(DATASET EXTRACT):
--------------------
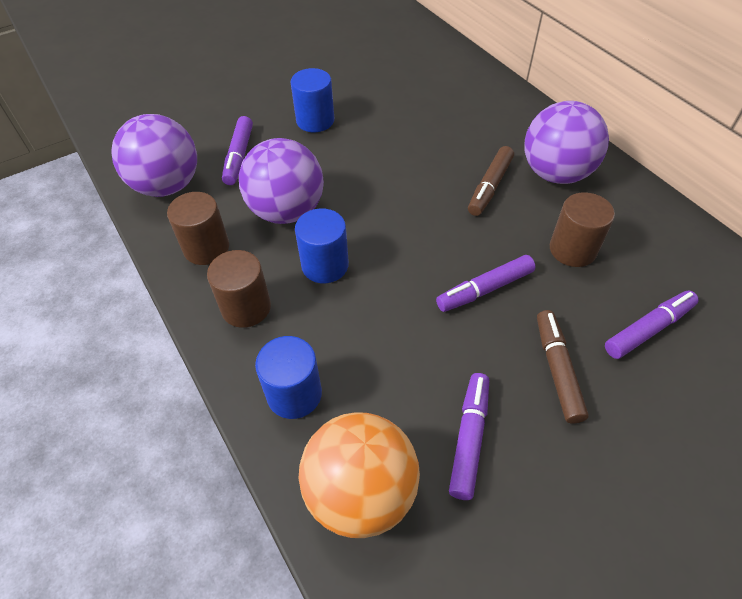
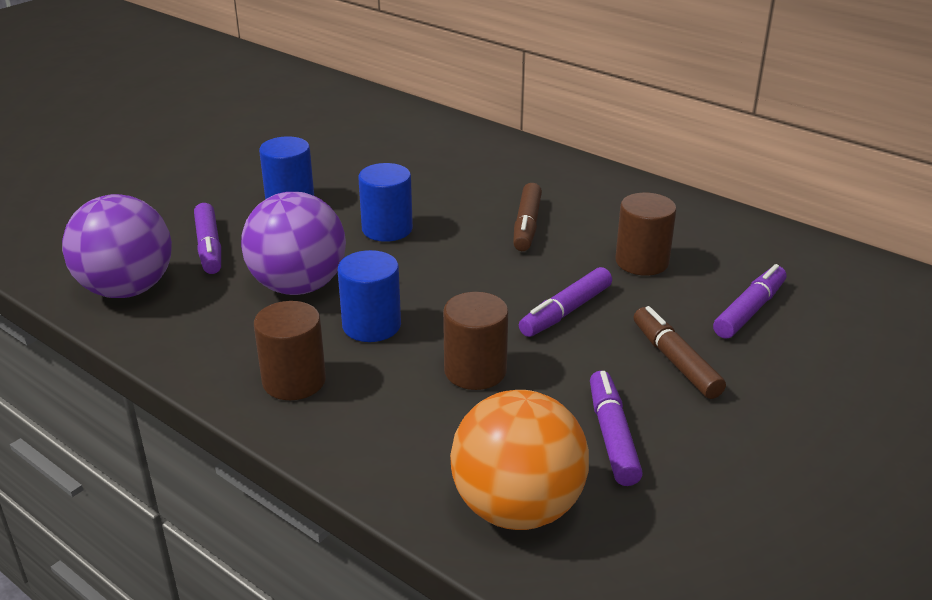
camera: 20 degrees left, 20 degrees down
(206, 248) = (212, 337): brown cylinder -> brown cylinder (475, 371)
(294, 394) = (395, 444): blue cylinder -> blue cylinder (387, 229)
(555, 173) = (592, 203): purple ball -> none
--------------------
(EXERCISE DETAILS): The answer must consist of every line above that holds the string "cylinder", copied exactly.

(ANSWER SPACE):
(206, 248) = (212, 337): brown cylinder -> brown cylinder (475, 371)
(294, 394) = (395, 444): blue cylinder -> blue cylinder (387, 229)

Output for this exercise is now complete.